To do:
Copy out every line of the entries below without changing a character, and leave the pictures out of your answer.

Supplied data:
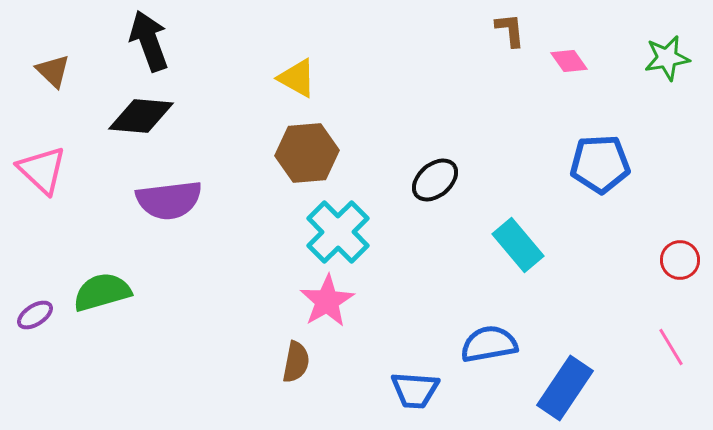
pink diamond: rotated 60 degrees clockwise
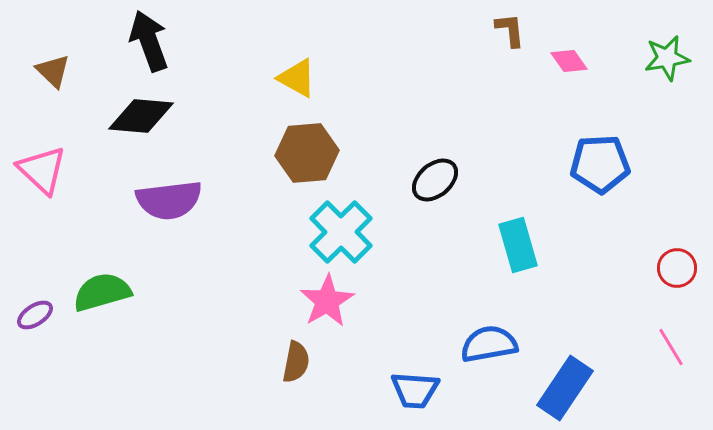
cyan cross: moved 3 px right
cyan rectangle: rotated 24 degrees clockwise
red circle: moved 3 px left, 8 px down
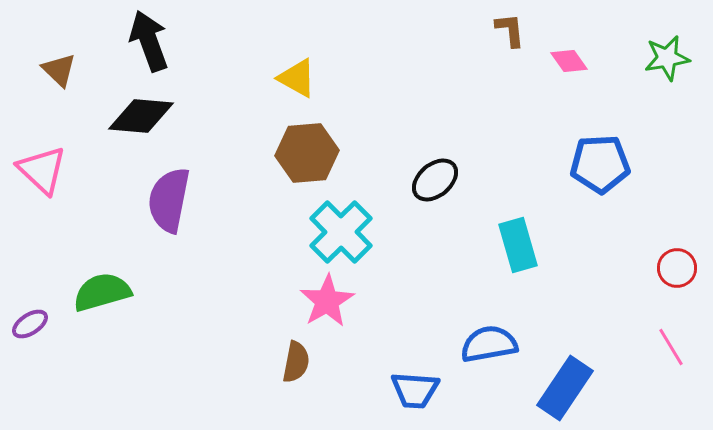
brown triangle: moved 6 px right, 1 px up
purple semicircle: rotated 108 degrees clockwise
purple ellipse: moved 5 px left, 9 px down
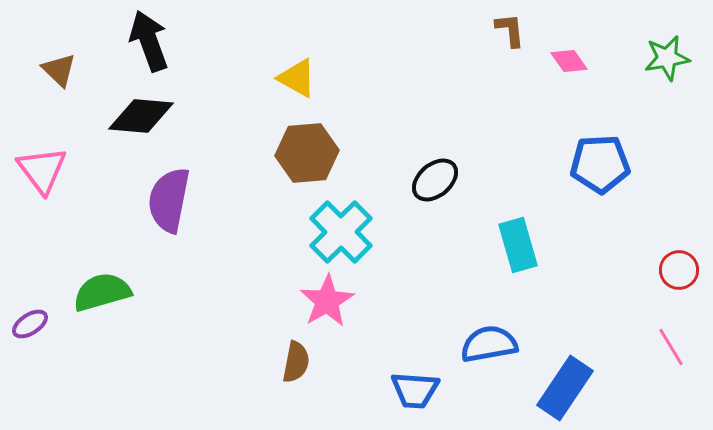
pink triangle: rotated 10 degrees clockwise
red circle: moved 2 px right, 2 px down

Exercise response:
pink diamond: rotated 60 degrees clockwise
cyan cross: moved 3 px right
cyan rectangle: rotated 24 degrees clockwise
red circle: moved 3 px left, 8 px down
brown triangle: moved 6 px right, 1 px up
purple semicircle: rotated 108 degrees clockwise
purple ellipse: moved 5 px left, 9 px down
pink triangle: rotated 10 degrees clockwise
red circle: moved 2 px right, 2 px down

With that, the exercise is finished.